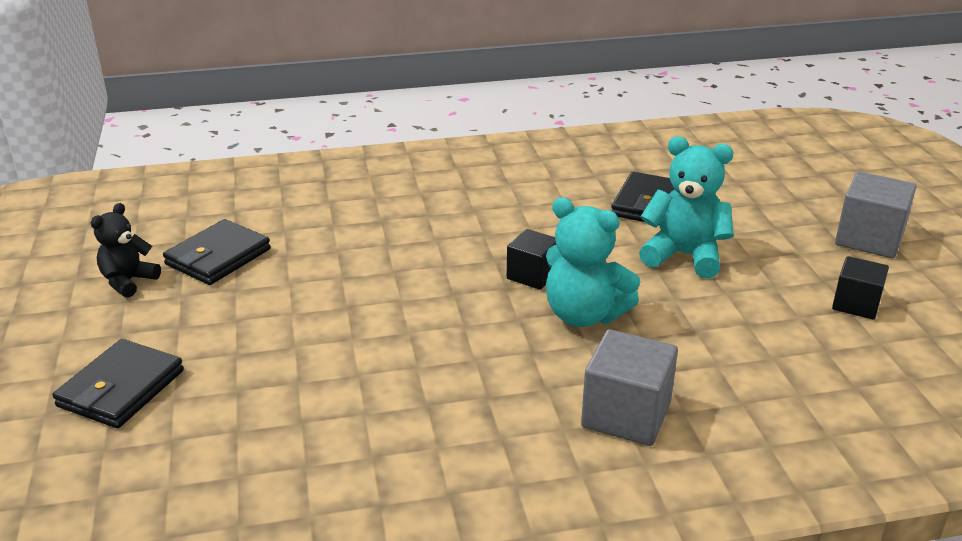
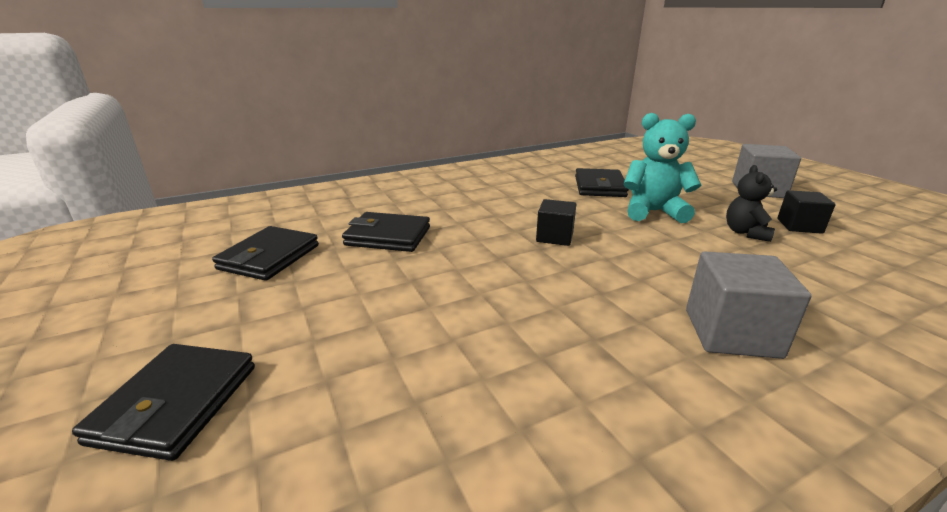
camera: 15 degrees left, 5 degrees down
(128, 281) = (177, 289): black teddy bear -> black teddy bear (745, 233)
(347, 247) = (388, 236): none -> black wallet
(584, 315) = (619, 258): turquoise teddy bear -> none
§ §
▸ **TASK INSTRUCTIONS**: Print out the whole of the material word for word, without pictures.

▸ **EXERCISE RESPONSE**:
camera: 15 degrees left, 5 degrees down
(128, 281) = (177, 289): black teddy bear -> black teddy bear (745, 233)
(347, 247) = (388, 236): none -> black wallet
(584, 315) = (619, 258): turquoise teddy bear -> none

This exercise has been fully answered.